- **Goal of the exercise**: In the listing below, locate the line that contains "D7: LED green" and the line that contains "R4: 470 (N_6, N_15) -> 2.2k (N_6, N_15)". Restate word for word those two lines and every line between them, and nothing else.

[[ Data under study open ]]

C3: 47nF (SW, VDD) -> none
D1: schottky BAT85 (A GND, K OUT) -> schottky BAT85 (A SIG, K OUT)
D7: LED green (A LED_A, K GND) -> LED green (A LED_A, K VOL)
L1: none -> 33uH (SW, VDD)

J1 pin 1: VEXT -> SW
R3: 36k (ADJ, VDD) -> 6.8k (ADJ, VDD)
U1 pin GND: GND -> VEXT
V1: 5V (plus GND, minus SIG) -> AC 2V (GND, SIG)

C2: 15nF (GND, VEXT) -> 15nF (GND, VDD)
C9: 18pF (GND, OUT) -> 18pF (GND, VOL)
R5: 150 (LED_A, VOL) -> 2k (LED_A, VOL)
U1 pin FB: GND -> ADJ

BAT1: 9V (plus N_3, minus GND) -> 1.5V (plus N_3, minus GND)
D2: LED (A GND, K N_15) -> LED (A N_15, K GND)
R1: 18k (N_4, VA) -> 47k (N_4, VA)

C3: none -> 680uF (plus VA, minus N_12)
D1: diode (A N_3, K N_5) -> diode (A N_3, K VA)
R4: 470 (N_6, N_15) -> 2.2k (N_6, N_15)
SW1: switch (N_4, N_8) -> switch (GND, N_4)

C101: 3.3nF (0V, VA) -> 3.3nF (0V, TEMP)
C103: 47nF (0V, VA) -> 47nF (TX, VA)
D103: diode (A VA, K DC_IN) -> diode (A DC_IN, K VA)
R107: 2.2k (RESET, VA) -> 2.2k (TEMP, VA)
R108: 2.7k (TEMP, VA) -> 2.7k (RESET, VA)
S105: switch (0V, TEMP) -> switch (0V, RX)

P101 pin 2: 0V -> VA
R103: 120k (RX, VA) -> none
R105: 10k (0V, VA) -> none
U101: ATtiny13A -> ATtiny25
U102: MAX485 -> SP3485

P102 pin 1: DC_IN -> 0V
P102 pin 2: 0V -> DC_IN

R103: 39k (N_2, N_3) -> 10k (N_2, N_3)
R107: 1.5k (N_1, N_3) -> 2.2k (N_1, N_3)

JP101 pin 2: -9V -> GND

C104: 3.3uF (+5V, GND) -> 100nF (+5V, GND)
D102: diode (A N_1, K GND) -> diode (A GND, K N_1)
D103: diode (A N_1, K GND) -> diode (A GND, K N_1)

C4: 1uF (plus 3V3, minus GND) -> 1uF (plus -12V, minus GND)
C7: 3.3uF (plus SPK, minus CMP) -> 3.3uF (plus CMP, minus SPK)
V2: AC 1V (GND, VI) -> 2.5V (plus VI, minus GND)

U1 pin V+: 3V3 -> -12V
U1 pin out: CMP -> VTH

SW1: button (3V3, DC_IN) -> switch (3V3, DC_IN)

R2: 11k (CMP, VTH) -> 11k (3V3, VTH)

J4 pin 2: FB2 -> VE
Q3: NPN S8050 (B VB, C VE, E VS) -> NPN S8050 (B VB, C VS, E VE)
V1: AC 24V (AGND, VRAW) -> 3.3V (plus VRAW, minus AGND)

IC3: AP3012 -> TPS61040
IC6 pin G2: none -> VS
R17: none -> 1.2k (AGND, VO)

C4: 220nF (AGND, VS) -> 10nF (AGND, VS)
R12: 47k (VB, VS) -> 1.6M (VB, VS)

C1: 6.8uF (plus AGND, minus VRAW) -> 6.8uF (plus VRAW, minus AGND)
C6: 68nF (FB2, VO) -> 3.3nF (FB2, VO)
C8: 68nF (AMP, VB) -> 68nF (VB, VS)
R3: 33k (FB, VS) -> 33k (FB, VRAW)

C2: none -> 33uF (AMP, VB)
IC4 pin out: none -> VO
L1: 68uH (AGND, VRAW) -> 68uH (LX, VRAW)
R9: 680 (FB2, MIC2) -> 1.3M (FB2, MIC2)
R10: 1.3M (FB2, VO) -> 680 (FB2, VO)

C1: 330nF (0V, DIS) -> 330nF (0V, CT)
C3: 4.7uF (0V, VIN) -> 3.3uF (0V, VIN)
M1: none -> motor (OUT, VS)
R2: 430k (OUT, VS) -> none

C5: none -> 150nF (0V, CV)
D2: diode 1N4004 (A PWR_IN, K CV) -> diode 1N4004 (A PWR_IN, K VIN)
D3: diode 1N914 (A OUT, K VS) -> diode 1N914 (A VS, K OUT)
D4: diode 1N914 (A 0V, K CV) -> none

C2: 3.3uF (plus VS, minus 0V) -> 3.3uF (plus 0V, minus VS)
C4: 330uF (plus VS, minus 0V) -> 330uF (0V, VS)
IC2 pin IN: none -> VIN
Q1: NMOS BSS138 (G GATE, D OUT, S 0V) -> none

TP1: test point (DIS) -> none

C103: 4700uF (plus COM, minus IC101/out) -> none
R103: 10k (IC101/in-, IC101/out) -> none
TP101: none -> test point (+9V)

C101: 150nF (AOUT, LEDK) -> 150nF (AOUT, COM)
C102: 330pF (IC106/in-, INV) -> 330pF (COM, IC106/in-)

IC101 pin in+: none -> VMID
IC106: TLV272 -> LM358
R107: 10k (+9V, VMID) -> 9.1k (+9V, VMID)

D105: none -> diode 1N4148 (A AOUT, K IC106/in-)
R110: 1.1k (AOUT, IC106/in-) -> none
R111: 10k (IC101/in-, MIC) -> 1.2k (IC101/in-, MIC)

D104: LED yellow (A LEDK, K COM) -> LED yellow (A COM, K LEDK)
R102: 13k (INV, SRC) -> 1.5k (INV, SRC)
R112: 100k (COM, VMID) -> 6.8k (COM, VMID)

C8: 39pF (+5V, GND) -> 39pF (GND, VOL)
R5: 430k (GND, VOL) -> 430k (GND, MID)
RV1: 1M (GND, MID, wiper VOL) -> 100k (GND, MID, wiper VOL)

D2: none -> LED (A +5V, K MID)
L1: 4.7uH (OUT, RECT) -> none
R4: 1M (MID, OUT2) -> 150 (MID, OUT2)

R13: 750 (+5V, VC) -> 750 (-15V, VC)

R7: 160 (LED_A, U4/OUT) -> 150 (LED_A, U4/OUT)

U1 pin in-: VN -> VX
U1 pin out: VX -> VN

[[ Data under study closed ]]

- **Solution to this exercise**:
D7: LED green (A LED_A, K GND) -> LED green (A LED_A, K VOL)
L1: none -> 33uH (SW, VDD)

J1 pin 1: VEXT -> SW
R3: 36k (ADJ, VDD) -> 6.8k (ADJ, VDD)
U1 pin GND: GND -> VEXT
V1: 5V (plus GND, minus SIG) -> AC 2V (GND, SIG)

C2: 15nF (GND, VEXT) -> 15nF (GND, VDD)
C9: 18pF (GND, OUT) -> 18pF (GND, VOL)
R5: 150 (LED_A, VOL) -> 2k (LED_A, VOL)
U1 pin FB: GND -> ADJ

BAT1: 9V (plus N_3, minus GND) -> 1.5V (plus N_3, minus GND)
D2: LED (A GND, K N_15) -> LED (A N_15, K GND)
R1: 18k (N_4, VA) -> 47k (N_4, VA)

C3: none -> 680uF (plus VA, minus N_12)
D1: diode (A N_3, K N_5) -> diode (A N_3, K VA)
R4: 470 (N_6, N_15) -> 2.2k (N_6, N_15)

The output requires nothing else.